**TRY IT**
Within the entries that follow, report how many lines contain the word "yellow", giving the number by itself.

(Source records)

______

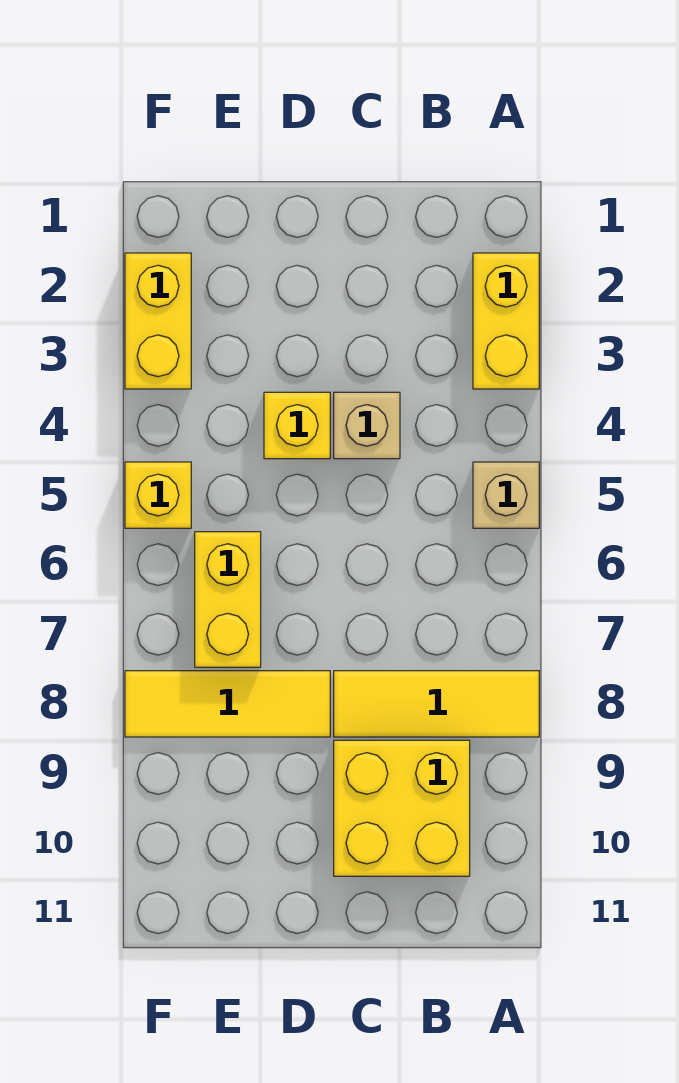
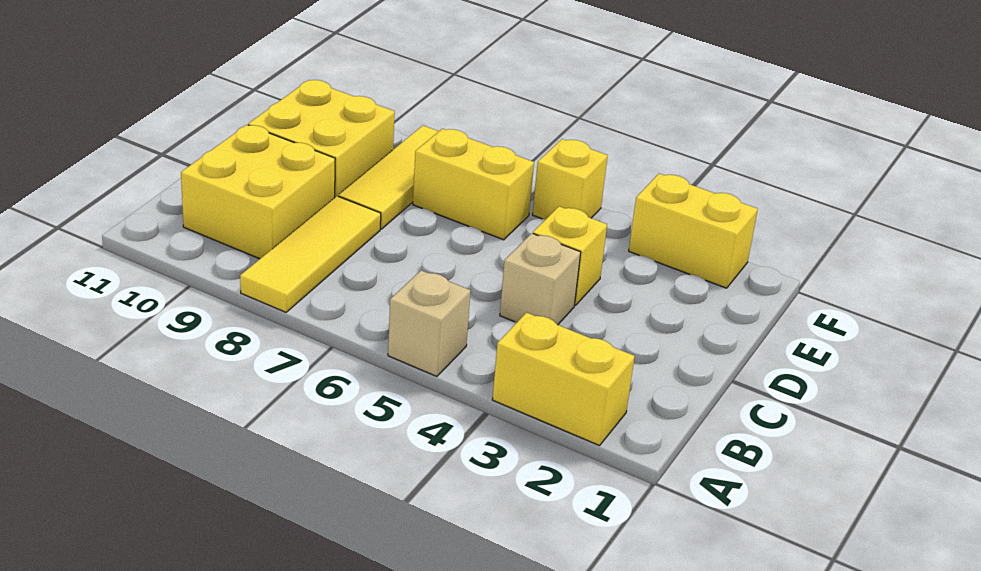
none -> yellow brick D9:E10 level 1

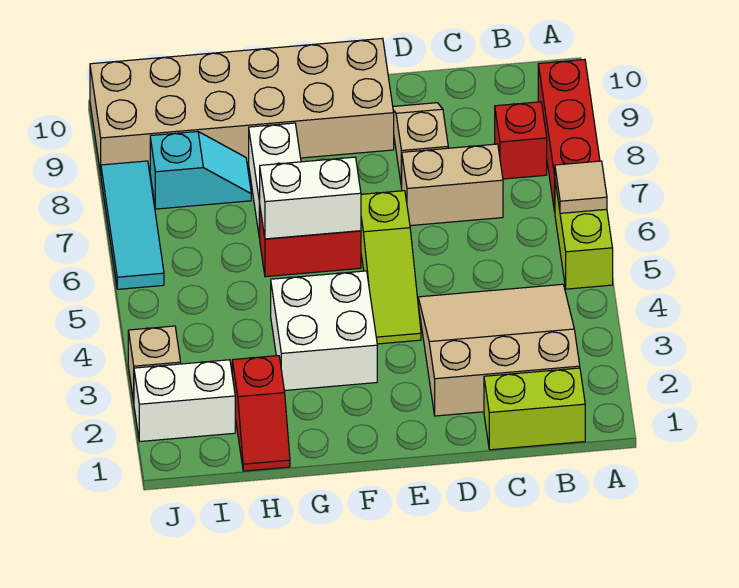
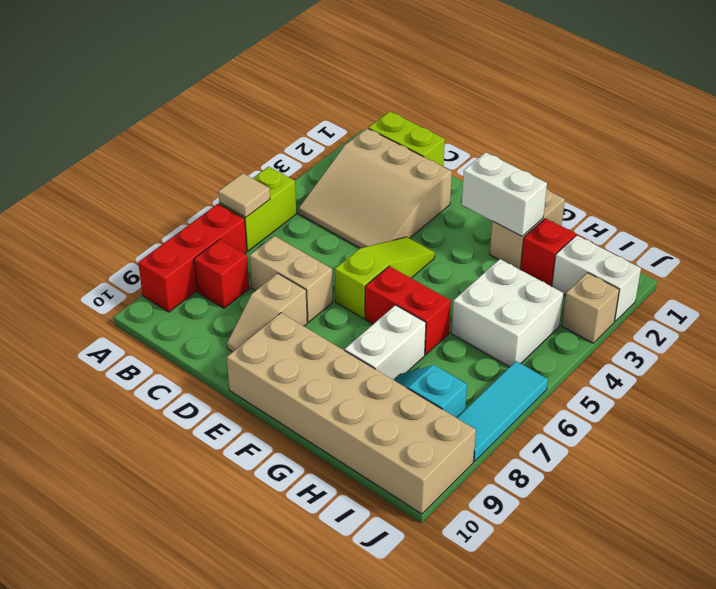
white brick F3:G4 level 1 -> white brick H4:I5 level 1
white brick F6:G6 level 2 -> white brick F2:G2 level 2
none -> tan brick G1:G2 level 1

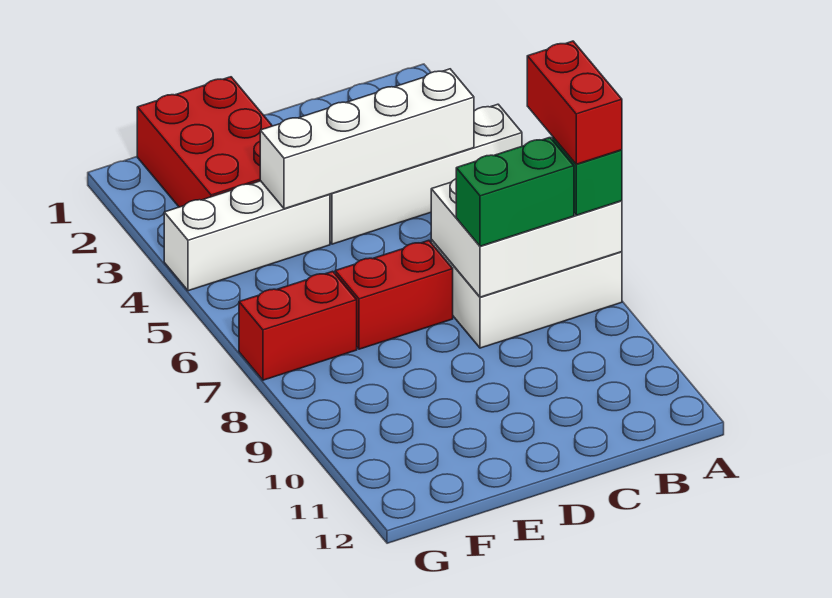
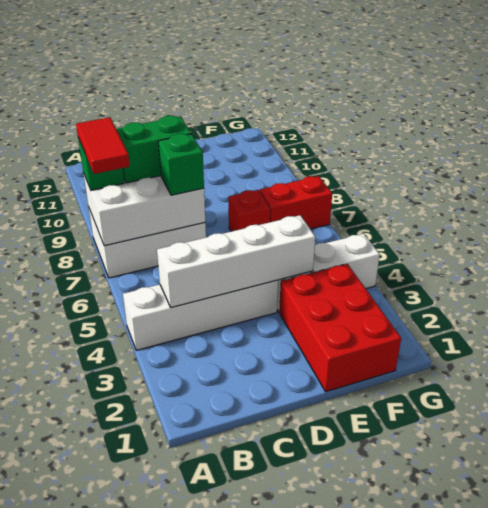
red brick A7:A8 level 4 -> red tile A7:A8 level 4
none -> green brick C7 level 3
red brick D7:E7 level 1 -> red brick E7 level 1

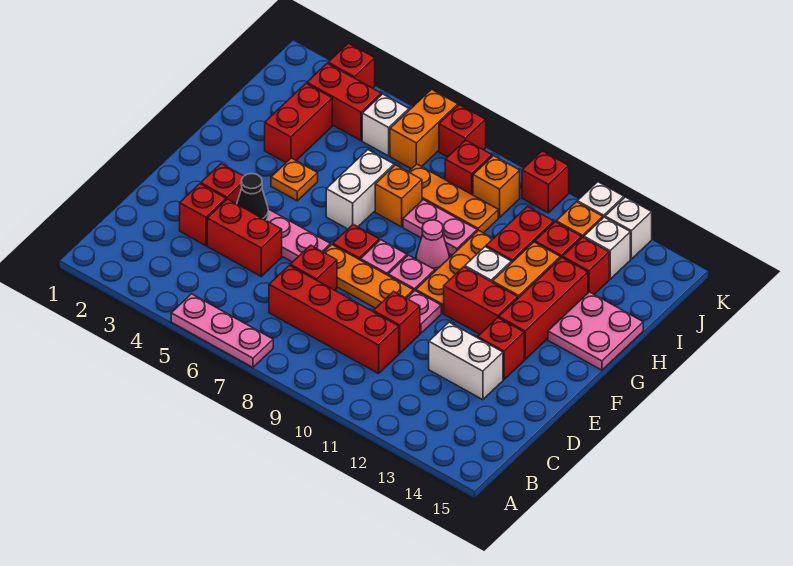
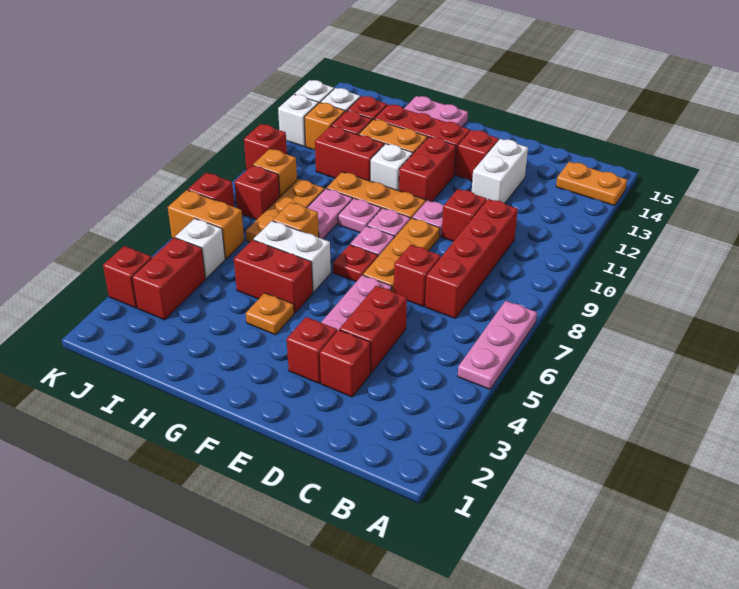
none -> orange plate A14:B14 level 1
black cone E4 level 2 -> none
pink cone G9 level 1 -> pink plate G9 level 1
red brick H3:I3 level 1 -> red brick G5:H5 level 1

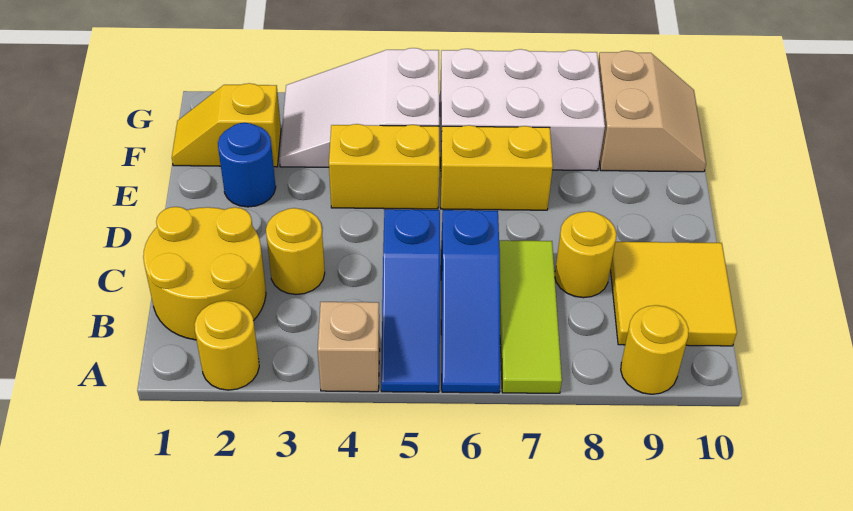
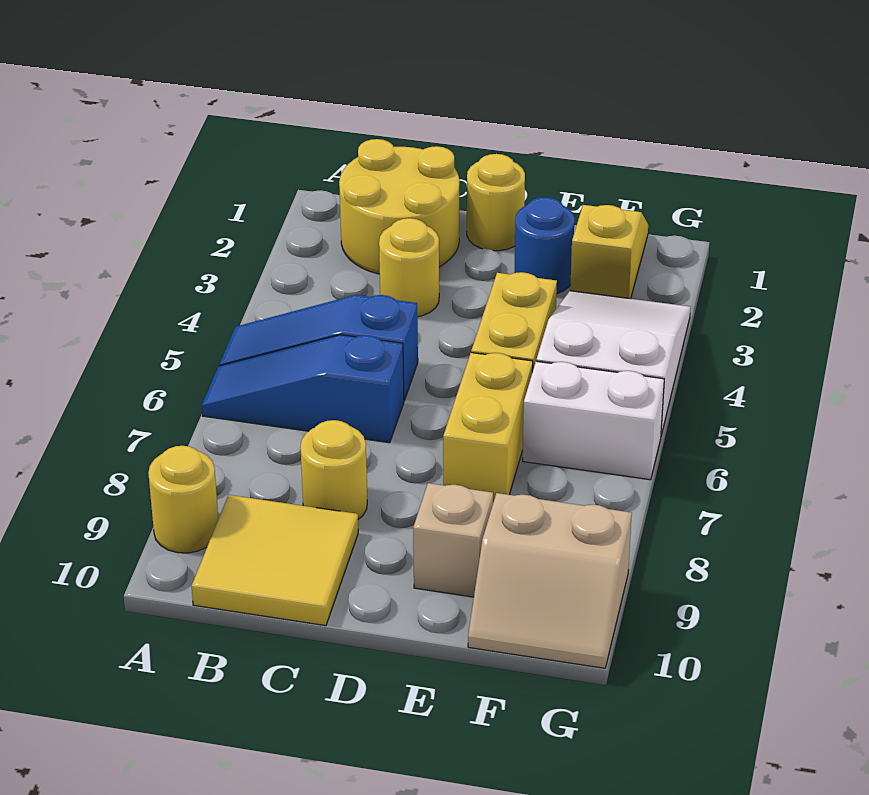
yellow round brick A2 level 1 -> yellow round brick D1 level 1
tan brick A4 level 1 -> tan brick E9 level 1
lime tile A7:C7 level 1 -> none
white brick F6:G8 level 1 -> white brick F6:G6 level 1

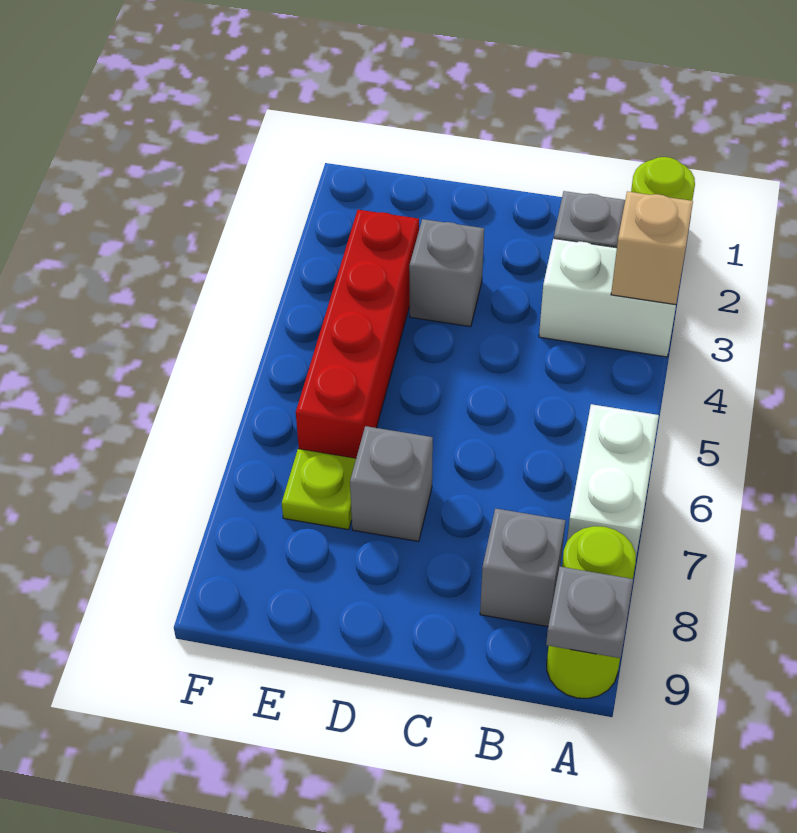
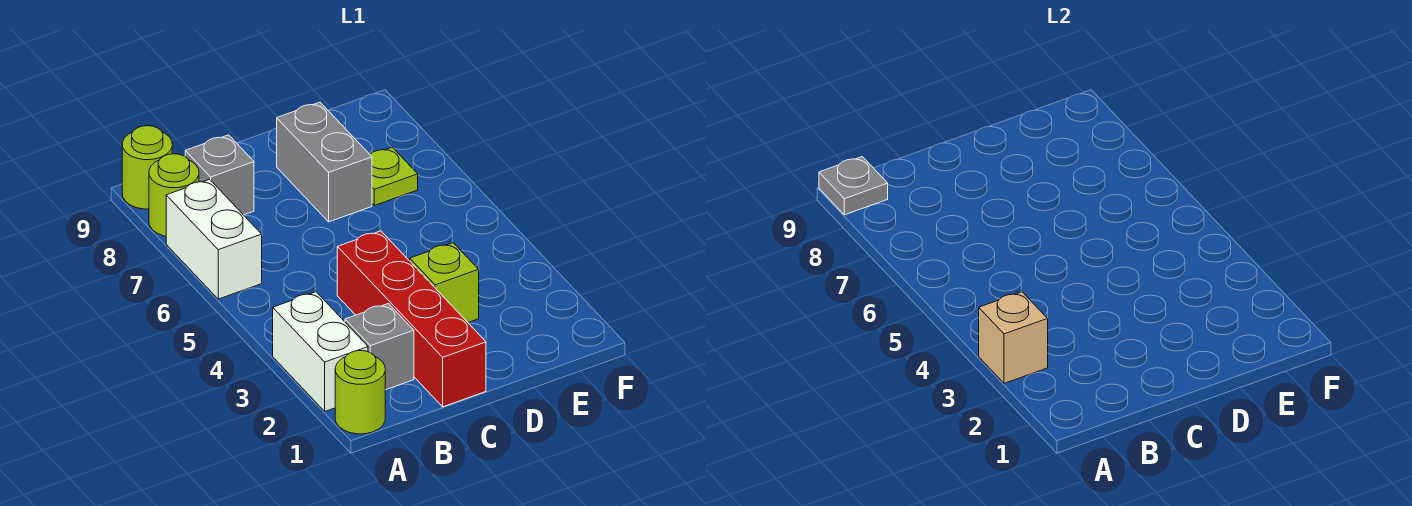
white brick A3:B3 level 1 -> white brick A2:A3 level 1
grey brick D3 level 1 -> lime brick D3 level 1
grey brick D7 level 1 -> grey brick D7:D8 level 1
red brick E3:E6 level 1 -> red brick C1:C4 level 1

______

**YOUR SOLUTION**
2